#### EXERCISE GOAL:
Output the records exactly, with no line skipped.

>>

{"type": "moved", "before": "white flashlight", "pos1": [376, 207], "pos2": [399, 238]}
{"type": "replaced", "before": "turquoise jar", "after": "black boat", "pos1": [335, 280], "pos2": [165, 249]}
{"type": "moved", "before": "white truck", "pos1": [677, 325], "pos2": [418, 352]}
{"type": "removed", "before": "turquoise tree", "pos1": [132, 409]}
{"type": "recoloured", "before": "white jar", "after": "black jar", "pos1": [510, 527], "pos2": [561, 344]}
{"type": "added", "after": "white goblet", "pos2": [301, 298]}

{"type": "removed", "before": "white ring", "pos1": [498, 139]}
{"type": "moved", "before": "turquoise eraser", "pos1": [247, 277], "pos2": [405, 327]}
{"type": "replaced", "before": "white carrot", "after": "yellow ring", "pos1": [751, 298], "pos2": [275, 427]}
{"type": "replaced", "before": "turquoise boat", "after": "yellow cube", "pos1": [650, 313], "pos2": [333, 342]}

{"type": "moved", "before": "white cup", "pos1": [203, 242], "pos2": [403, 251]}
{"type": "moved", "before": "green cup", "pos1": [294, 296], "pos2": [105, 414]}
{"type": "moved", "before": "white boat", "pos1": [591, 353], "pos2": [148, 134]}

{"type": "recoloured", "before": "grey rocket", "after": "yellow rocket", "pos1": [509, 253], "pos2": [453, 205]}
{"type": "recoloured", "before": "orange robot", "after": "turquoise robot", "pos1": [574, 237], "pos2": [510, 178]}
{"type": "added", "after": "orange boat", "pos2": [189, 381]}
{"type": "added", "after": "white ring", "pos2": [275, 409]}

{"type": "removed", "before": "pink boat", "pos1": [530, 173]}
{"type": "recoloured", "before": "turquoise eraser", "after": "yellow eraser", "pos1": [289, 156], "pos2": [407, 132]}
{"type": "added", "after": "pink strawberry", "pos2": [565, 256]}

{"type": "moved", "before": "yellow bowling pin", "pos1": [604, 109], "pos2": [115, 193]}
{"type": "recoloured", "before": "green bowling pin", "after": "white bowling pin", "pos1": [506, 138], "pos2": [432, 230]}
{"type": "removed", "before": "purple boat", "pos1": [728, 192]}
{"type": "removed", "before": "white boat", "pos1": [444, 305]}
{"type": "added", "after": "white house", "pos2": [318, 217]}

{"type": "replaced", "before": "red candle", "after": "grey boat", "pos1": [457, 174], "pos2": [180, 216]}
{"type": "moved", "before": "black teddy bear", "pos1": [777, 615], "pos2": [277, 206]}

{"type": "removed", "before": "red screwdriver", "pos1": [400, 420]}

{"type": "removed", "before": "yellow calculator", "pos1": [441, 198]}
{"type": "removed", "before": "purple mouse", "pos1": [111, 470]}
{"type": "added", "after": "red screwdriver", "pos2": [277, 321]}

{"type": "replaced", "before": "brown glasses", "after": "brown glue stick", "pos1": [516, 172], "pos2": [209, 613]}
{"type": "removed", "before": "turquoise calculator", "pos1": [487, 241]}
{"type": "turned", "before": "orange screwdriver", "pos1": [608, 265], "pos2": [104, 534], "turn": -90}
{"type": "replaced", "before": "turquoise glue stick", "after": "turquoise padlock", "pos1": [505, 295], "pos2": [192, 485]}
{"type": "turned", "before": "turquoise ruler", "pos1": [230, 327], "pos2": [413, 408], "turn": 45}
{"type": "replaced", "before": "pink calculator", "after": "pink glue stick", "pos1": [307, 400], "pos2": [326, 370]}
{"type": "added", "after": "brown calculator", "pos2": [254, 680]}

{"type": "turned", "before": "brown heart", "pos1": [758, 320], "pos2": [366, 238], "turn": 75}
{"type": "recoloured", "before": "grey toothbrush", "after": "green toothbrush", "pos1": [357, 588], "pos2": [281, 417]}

<<

#### RESPONSE AREA:
{"type": "moved", "before": "white flashlight", "pos1": [376, 207], "pos2": [399, 238]}
{"type": "replaced", "before": "turquoise jar", "after": "black boat", "pos1": [335, 280], "pos2": [165, 249]}
{"type": "moved", "before": "white truck", "pos1": [677, 325], "pos2": [418, 352]}
{"type": "removed", "before": "turquoise tree", "pos1": [132, 409]}
{"type": "recoloured", "before": "white jar", "after": "black jar", "pos1": [510, 527], "pos2": [561, 344]}
{"type": "added", "after": "white goblet", "pos2": [301, 298]}

{"type": "removed", "before": "white ring", "pos1": [498, 139]}
{"type": "moved", "before": "turquoise eraser", "pos1": [247, 277], "pos2": [405, 327]}
{"type": "replaced", "before": "white carrot", "after": "yellow ring", "pos1": [751, 298], "pos2": [275, 427]}
{"type": "replaced", "before": "turquoise boat", "after": "yellow cube", "pos1": [650, 313], "pos2": [333, 342]}

{"type": "moved", "before": "white cup", "pos1": [203, 242], "pos2": [403, 251]}
{"type": "moved", "before": "green cup", "pos1": [294, 296], "pos2": [105, 414]}
{"type": "moved", "before": "white boat", "pos1": [591, 353], "pos2": [148, 134]}

{"type": "recoloured", "before": "grey rocket", "after": "yellow rocket", "pos1": [509, 253], "pos2": [453, 205]}
{"type": "recoloured", "before": "orange robot", "after": "turquoise robot", "pos1": [574, 237], "pos2": [510, 178]}
{"type": "added", "after": "orange boat", "pos2": [189, 381]}
{"type": "added", "after": "white ring", "pos2": [275, 409]}

{"type": "removed", "before": "pink boat", "pos1": [530, 173]}
{"type": "recoloured", "before": "turquoise eraser", "after": "yellow eraser", "pos1": [289, 156], "pos2": [407, 132]}
{"type": "added", "after": "pink strawberry", "pos2": [565, 256]}

{"type": "moved", "before": "yellow bowling pin", "pos1": [604, 109], "pos2": [115, 193]}
{"type": "recoloured", "before": "green bowling pin", "after": "white bowling pin", "pos1": [506, 138], "pos2": [432, 230]}
{"type": "removed", "before": "purple boat", "pos1": [728, 192]}
{"type": "removed", "before": "white boat", "pos1": [444, 305]}
{"type": "added", "after": "white house", "pos2": [318, 217]}

{"type": "replaced", "before": "red candle", "after": "grey boat", "pos1": [457, 174], "pos2": [180, 216]}
{"type": "moved", "before": "black teddy bear", "pos1": [777, 615], "pos2": [277, 206]}

{"type": "removed", "before": "red screwdriver", "pos1": [400, 420]}

{"type": "removed", "before": "yellow calculator", "pos1": [441, 198]}
{"type": "removed", "before": "purple mouse", "pos1": [111, 470]}
{"type": "added", "after": "red screwdriver", "pos2": [277, 321]}

{"type": "replaced", "before": "brown glasses", "after": "brown glue stick", "pos1": [516, 172], "pos2": [209, 613]}
{"type": "removed", "before": "turquoise calculator", "pos1": [487, 241]}
{"type": "turned", "before": "orange screwdriver", "pos1": [608, 265], "pos2": [104, 534], "turn": -90}
{"type": "replaced", "before": "turquoise glue stick", "after": "turquoise padlock", "pos1": [505, 295], "pos2": [192, 485]}
{"type": "turned", "before": "turquoise ruler", "pos1": [230, 327], "pos2": [413, 408], "turn": 45}
{"type": "replaced", "before": "pink calculator", "after": "pink glue stick", "pos1": [307, 400], "pos2": [326, 370]}
{"type": "added", "after": "brown calculator", "pos2": [254, 680]}

{"type": "turned", "before": "brown heart", "pos1": [758, 320], "pos2": [366, 238], "turn": 75}
{"type": "recoloured", "before": "grey toothbrush", "after": "green toothbrush", "pos1": [357, 588], "pos2": [281, 417]}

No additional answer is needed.